Top of Material for the task

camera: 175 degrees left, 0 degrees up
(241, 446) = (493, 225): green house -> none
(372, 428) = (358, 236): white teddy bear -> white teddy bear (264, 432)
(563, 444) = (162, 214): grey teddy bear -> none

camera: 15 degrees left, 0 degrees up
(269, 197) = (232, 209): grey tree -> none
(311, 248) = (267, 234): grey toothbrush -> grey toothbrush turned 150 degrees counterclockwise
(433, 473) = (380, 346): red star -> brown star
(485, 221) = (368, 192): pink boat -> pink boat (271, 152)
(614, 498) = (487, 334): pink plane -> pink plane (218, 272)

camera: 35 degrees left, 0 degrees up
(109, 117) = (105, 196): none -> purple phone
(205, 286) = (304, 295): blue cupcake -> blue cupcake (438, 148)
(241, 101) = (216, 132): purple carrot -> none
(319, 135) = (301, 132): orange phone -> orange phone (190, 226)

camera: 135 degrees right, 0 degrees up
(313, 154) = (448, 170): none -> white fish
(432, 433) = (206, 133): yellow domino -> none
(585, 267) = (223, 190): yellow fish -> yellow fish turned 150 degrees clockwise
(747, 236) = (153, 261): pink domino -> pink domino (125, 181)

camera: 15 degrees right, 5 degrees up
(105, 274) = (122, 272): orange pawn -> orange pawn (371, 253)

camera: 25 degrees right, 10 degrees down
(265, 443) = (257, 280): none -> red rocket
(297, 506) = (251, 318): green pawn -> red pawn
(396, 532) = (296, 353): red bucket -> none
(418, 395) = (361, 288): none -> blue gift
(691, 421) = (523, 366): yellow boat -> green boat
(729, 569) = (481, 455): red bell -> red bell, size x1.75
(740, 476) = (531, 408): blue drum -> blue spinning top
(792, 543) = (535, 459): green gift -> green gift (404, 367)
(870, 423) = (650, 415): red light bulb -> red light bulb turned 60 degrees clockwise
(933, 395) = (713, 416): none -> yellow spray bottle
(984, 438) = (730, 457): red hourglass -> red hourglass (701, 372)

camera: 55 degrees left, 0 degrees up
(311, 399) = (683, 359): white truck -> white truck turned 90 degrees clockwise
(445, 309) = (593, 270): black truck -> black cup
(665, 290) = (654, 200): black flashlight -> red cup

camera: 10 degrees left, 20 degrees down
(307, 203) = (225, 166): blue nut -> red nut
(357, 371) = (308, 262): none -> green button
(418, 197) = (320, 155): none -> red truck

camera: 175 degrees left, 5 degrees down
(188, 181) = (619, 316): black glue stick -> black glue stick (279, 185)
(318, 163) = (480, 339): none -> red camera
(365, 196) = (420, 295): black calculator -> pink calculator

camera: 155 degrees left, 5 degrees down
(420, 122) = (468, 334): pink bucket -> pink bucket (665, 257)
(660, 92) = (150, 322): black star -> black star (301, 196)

Bottom of Material for the task

- **Work to be completed**:
Copy task for the entries above: every line with the string "star".

- **Output below**:
(433, 473) = (380, 346): red star -> brown star
(660, 92) = (150, 322): black star -> black star (301, 196)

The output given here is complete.